Stored data entries:
* * * * * * *
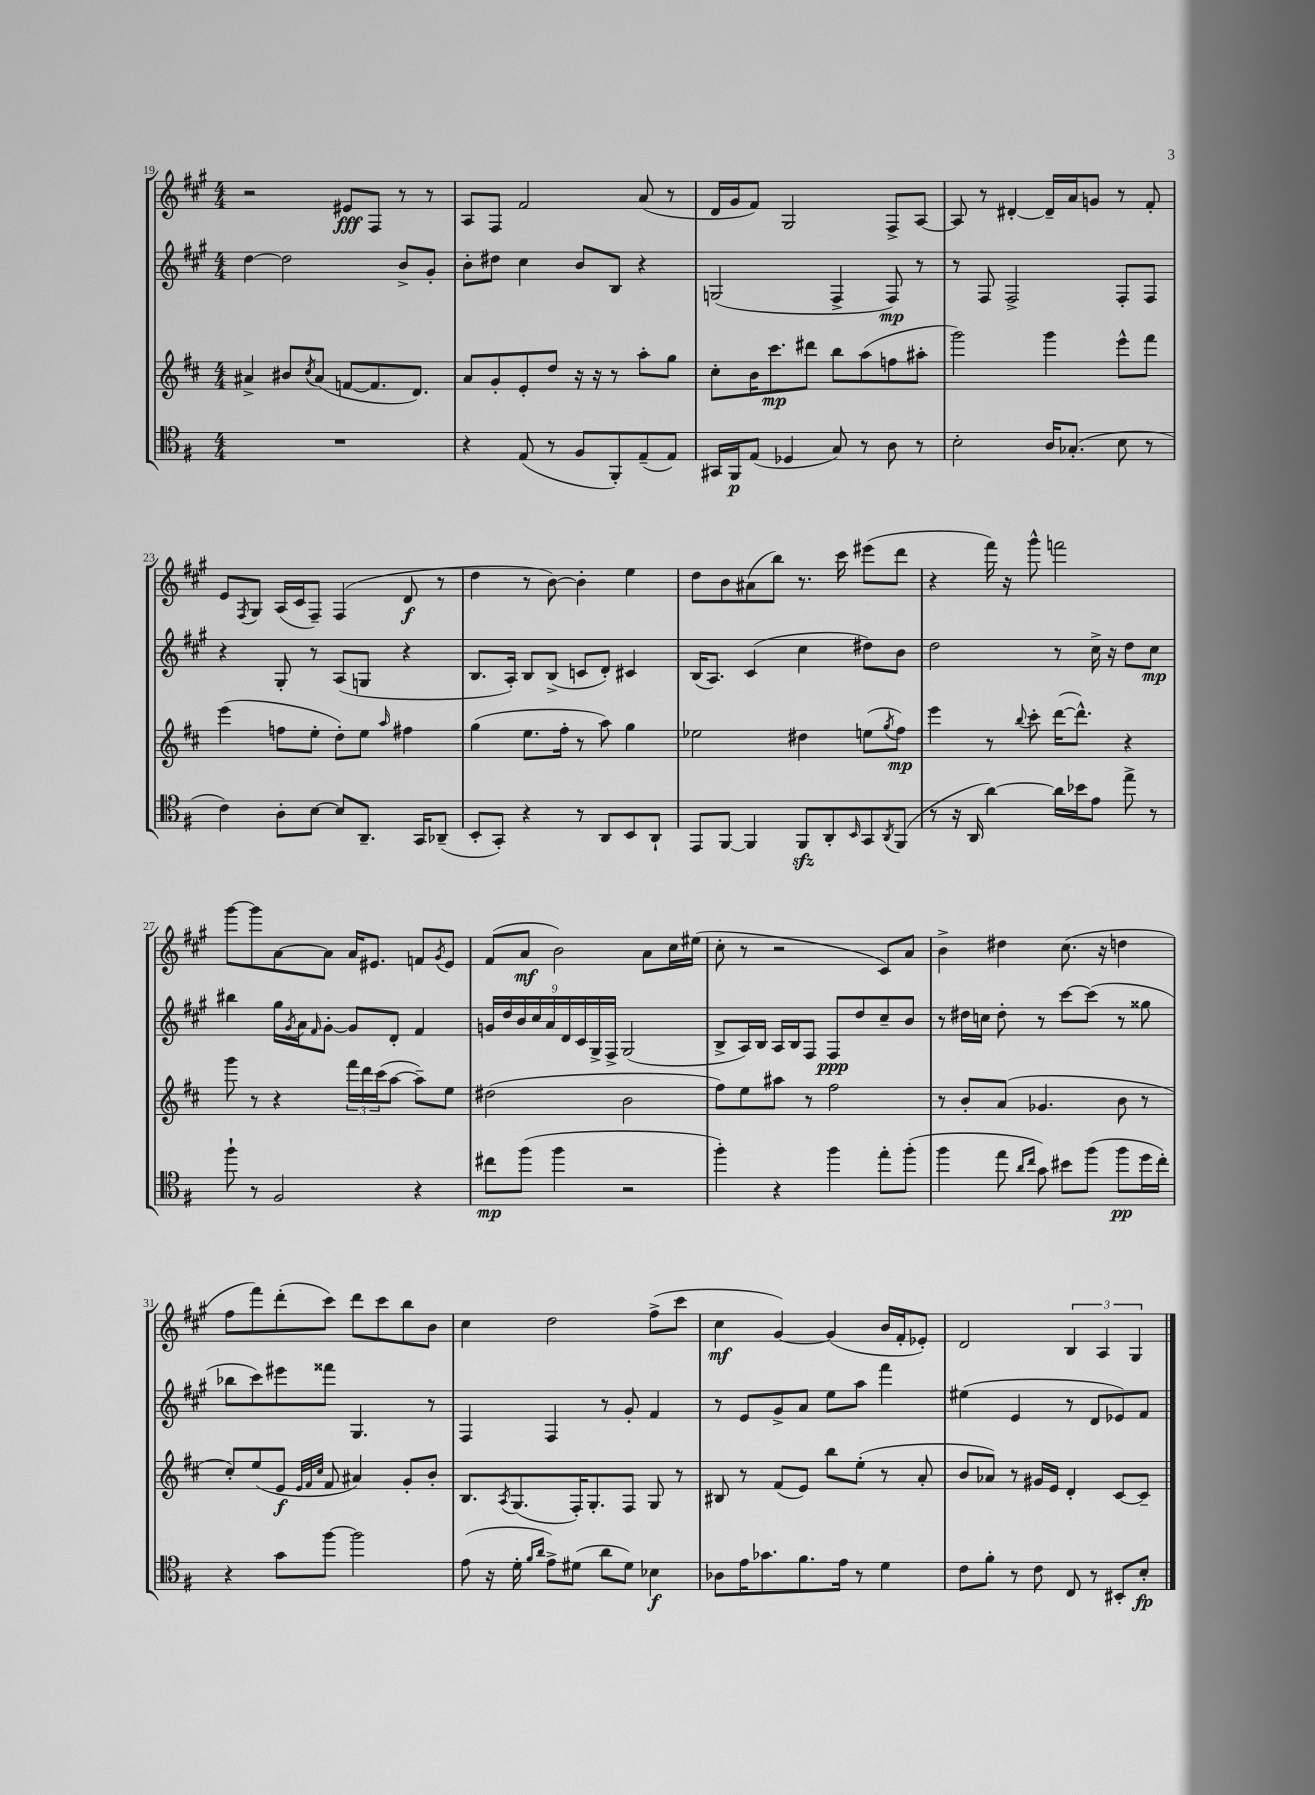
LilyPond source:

<<
\new StaffGroup <<
\new Staff = "s0" {
    \clef treble \key a \major \numericTimeSignature \time 4/4
    r2 eis'8\fff fis8 r8 r8 |
    a8 fis8 fis'2 a'8( r8 |
    d'16 gis'16 fis'8) gis2 fis8-> a8~ |
    a8 r8 dis'4~-. dis'16-- a'16 g'8 r8 fis'8-. |
    e'8 \acciaccatura { fis8 } gis8 a16( cis'16 fis8--) fis4( d'8\f r8 |
    d''4 r8 b'8~) b'4-. e''4 |
    d''8 b'8 ais'8( b''8) r8. cis'''16 eis'''8( d'''8 |
    r4 fis'''16) r16 gis'''8-^ f'''2 |
    gis'''8~ gis'''8 a'8~ a'8 a'16 eis'8. f'8 \acciaccatura { gis'8 } eis'8 |
    fis'8( a'8\mf b'2) a'8 cis''16 eis''16( |
    cis''8-. r8 r2 cis'8) a'8 |
    b'4-> dis''4 cis''8.( r16 d''4 |
    fis''8 fis'''8) d'''8-.( cis'''8) d'''8 cis'''8 b''8 b'8 |
    cis''4 d''2 fis''8->( cis'''8 |
    cis''4\mf gis'4~) gis'4( b'16 fis'16-. ees'8-.) |
    d'2 \tuplet 3/2 { b4 a4 gis4 } \bar "|." |
}
\new Staff = "s1" {
    \clef treble \key a \major \numericTimeSignature \time 4/4
    d''4~ d''2 b'8-> gis'8-. |
    b'8-. dis''8 cis''4 b'8 b8 r4 |
    g2( fis4-> fis8\mp) r8 |
    r8 fis8 fis2-> fis8-. fis8 |
    r4 gis8-. r8 a8( g8 r4 |
    b8. a16-.) b8 b8->( c'8 d'8-.) cis'4 |
    b16( a8.) cis'4( cis''4 dis''8) b'8 |
    d''2 r8 cis''16-> r16 d''8 cis''8\mp |
    bis''4 gis''16 \acciaccatura { gis'8 } a'16 \grace { fis'16 } gis'8~-. gis'8 d'8-. fis'4 |
    \tuplet 9/8 { g'16 d''16 b'16 cis''16 a'16 d'16 cis'16 gis16-> fis16-> } gis2( |
    b8-> a16) b16 a16 b16 fis8 fis8\ppp d''8 cis''8-- b'8 |
    r8 dis''16 c''16 dis''8-. r8 cis'''8~ cis'''8( r8 gisis''8 |
    bes''8 cis'''8) eis'''8 fisis'''8 gis4. r8 |
    fis4 fis4 r8 gis'8-. fis'4 |
    r8 e'8 gis'8-> a'8 e''8 a''8 fis'''4 |
    eis''4( e'4 r8 d'8 ees'8) fis'8 \bar "|." |
}
\new Staff = "s2" {
    \clef treble \key d \major \numericTimeSignature \time 4/4
    ais'4-> bis'8 \acciaccatura { cis''8 } ais'8( f'8~ f'8. d'8.) |
    a'8 g'8-. e'8-. d''8 r16 r16 r8 a''8-. g''8 |
    cis''8-. b'16 cis'''8.\mp dis'''8 b''8 a''8( f''8 ais''8-. |
    g'''2) g'''4 e'''8-^ fis'''8 |
    e'''4( f''8 e''8-. d''8-.) e''8 \grace { a''16 } fis''4 |
    g''4( e''8. fis''16-. r8 a''8) g''4 |
    ees''2 dis''4 e''8( \acciaccatura { g''8 } fis''8\mp) |
    e'''4 r8 \appoggiatura { b''8 } cis'''8-. d'''16~( d'''8.-^) r4 |
    g'''8 r8 r4 \tuplet 3/2 { fis'''16 d'''16 cis'''16( } a''8~ a''8--) e''8 |
    dis''2( b'2 |
    fis''8) e''8 ais''8 r8 fis''2 |
    r8 b'8-. a'8( ges'4. b'8 r8 |
    cis''8-.) e''8( e'8\f \grace { e'32 fis'32 cis''32 } fis'8 ais'4) g'8-. b'8-. |
    b8. \acciaccatura { a8 } g8.( fis16-.) g8.-. fis8 g8 r8 |
    bis8 r8 fis'8( e'8) b''8 e''8-.( r8 a'8-. |
    b'8 aes'8) r8 gis'16 e'16 d'4-. cis'8~ cis'8-- \bar "|." |
}
\new Staff = "s3" {
    \clef tenor \key g \major \numericTimeSignature \time 4/4
    R1 |
    r4 e8( r8 fis8 fis,8-.) e8--( e8) |
    gis,16 fis,16\p e8( des4 g8) r8 a8 r8 |
    b2-. a16 ges8.-.( b8 r8 |
    c'4) a8-. b8~ b8 a,8.-- g,16 aes,8--( |
    b,8-. g,8-.) r4 r8 a,8 b,8 a,8-! |
    e,8 fis,8~ fis,4 fis,8\sfz a,8-. \grace { b,16 } g,8 \acciaccatura { a,8 } fis,8( |
    r8 r16 a,16 a'4~) a'16 bes'16 e'8 e''8-> r8 |
    fis''8-! r8 fis2 r4 |
    cis''8\mp fis''8( fis''4 r2 |
    fis''4-.) r4 fis''4 e''8-. fis''8-.( |
    fis''4 e''8 \grace { a'16 c''16 } g'8) bis'8 fis''8( fis''8\pp d''16 c''16-.) |
    r4 g'8 fis''8~ fis''2 |
    e'8( r16 d'16-. \grace { fis'16 a'16 } e'8->) dis'8( a'8 dis'8) bes4\f |
    aes8 e'16 ges'8. fis'8. e'16 r8 d'4 |
    c'8 fis'8-. r8 c'8 c8 r8 bis,8-. b8-.\fp \bar "|." |
}
>>
>>
\layout { \context { \Score currentBarNumber = #19 } }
* * * * * * *
### TO DO
Pick out every line of the records above that contains the string "major" and copy each one in full. Treat uppercase and lowercase as different.

### EXERCISE OUTPUT
    \clef treble \key a \major \numericTimeSignature \time 4/4
    \clef treble \key a \major \numericTimeSignature \time 4/4
    \clef treble \key d \major \numericTimeSignature \time 4/4
    \clef tenor \key g \major \numericTimeSignature \time 4/4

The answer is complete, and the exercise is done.